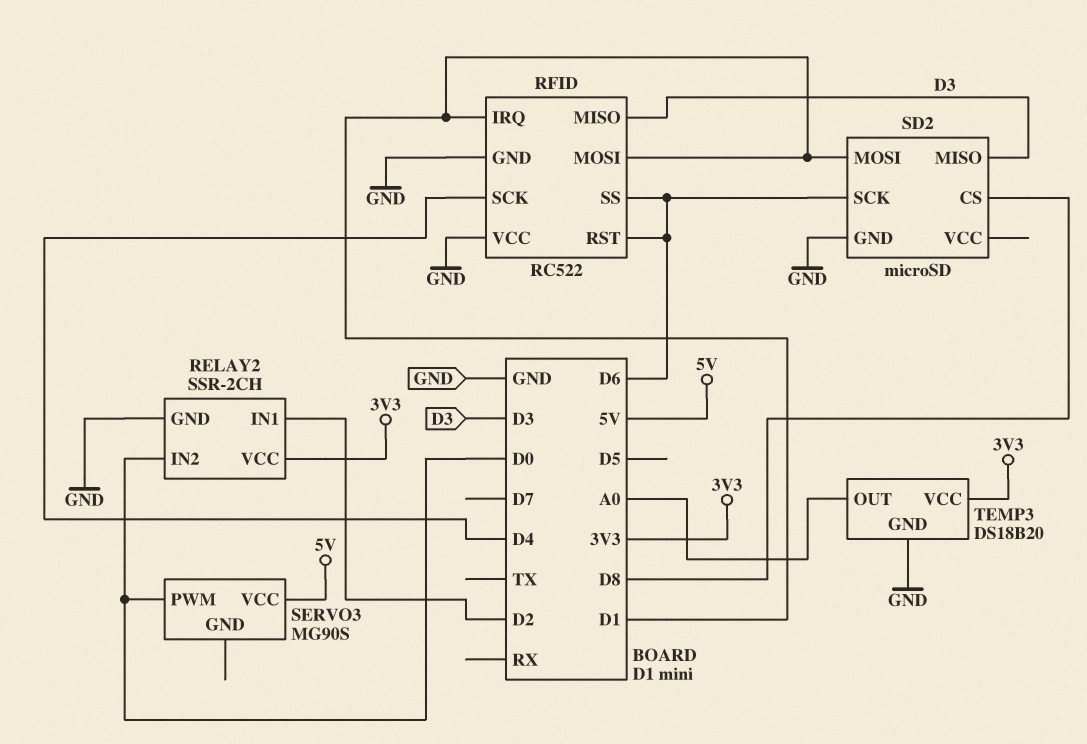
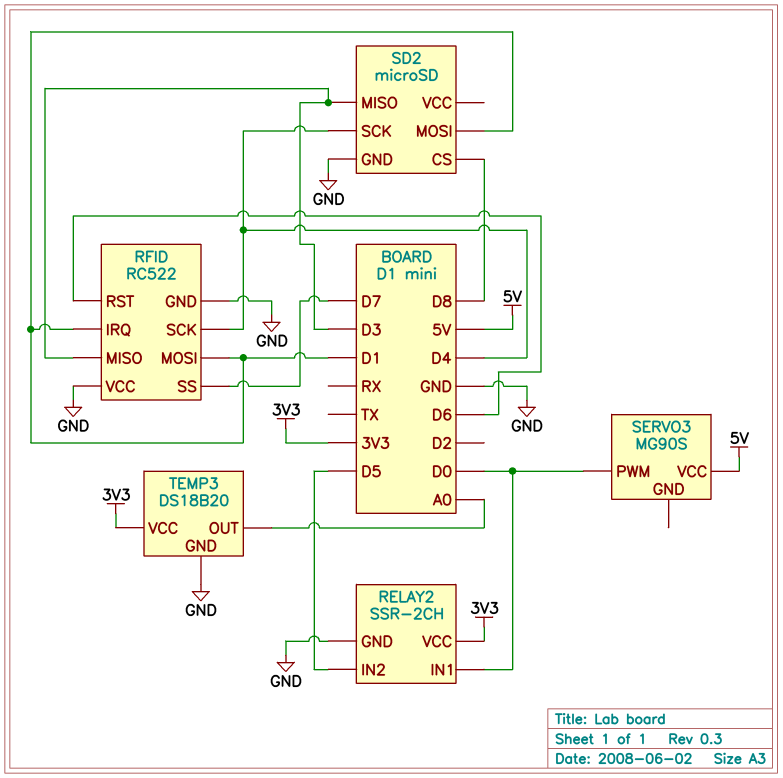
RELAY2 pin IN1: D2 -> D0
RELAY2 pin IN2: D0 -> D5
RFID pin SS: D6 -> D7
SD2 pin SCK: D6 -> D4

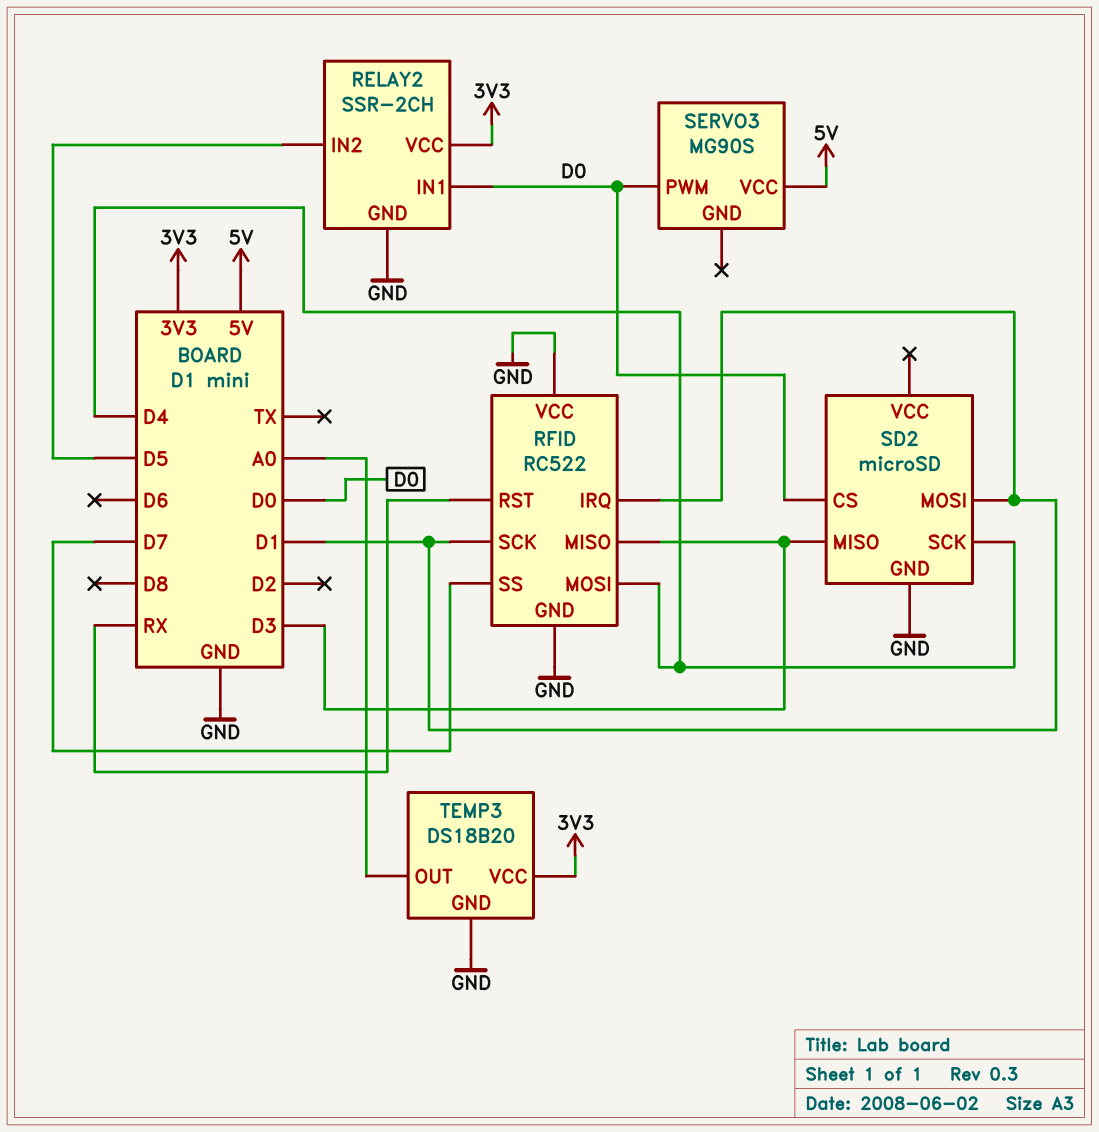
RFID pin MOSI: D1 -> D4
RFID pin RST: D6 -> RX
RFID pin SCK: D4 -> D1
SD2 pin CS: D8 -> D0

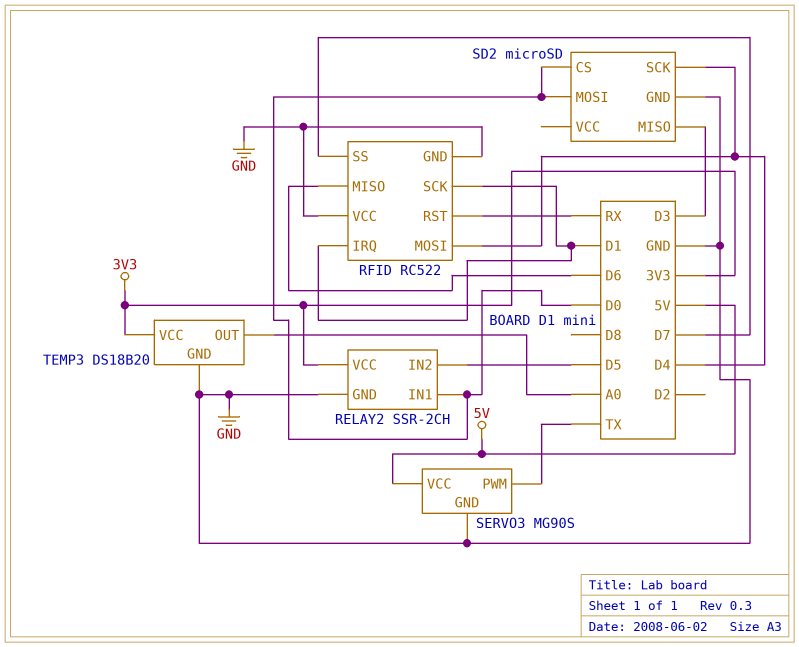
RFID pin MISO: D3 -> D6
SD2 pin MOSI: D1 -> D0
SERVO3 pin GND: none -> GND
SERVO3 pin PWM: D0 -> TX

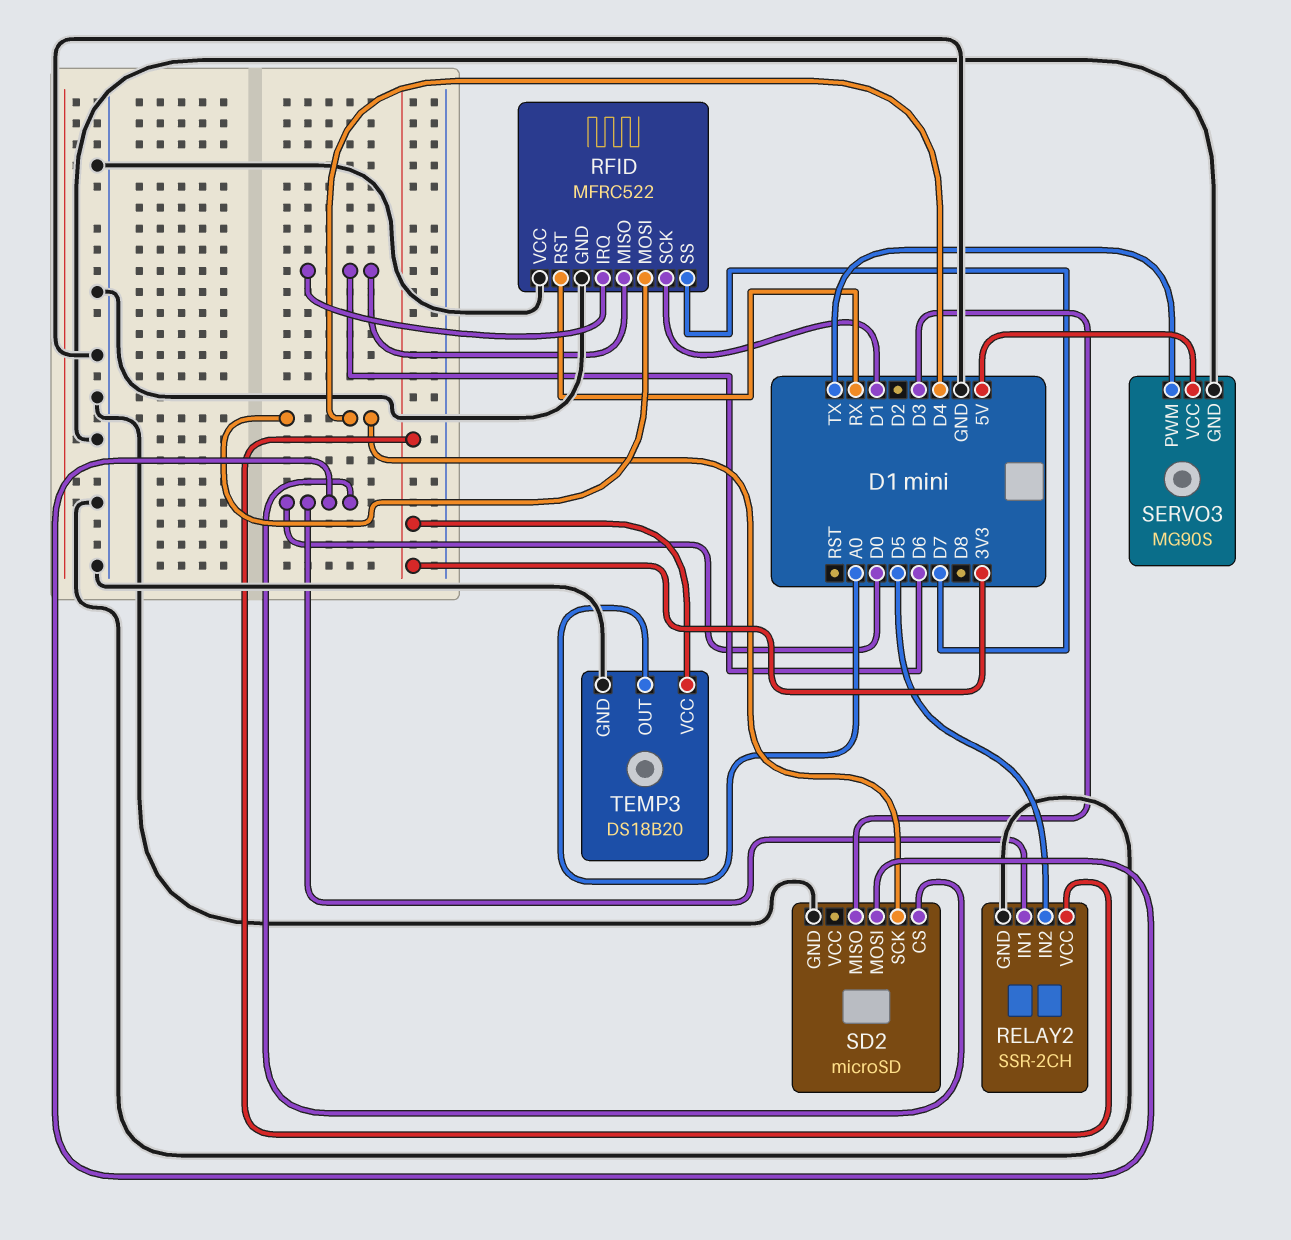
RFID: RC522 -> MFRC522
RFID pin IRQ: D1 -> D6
------------
YOUR OBJECTIVE =
Word for word, restate the records above and drop the pictures.

OUTPUT FOR THIS EXERCISE =
RELAY2 pin IN1: D2 -> D0
RELAY2 pin IN2: D0 -> D5
RFID pin SS: D6 -> D7
SD2 pin SCK: D6 -> D4

RFID pin MOSI: D1 -> D4
RFID pin RST: D6 -> RX
RFID pin SCK: D4 -> D1
SD2 pin CS: D8 -> D0

RFID pin MISO: D3 -> D6
SD2 pin MOSI: D1 -> D0
SERVO3 pin GND: none -> GND
SERVO3 pin PWM: D0 -> TX

RFID: RC522 -> MFRC522
RFID pin IRQ: D1 -> D6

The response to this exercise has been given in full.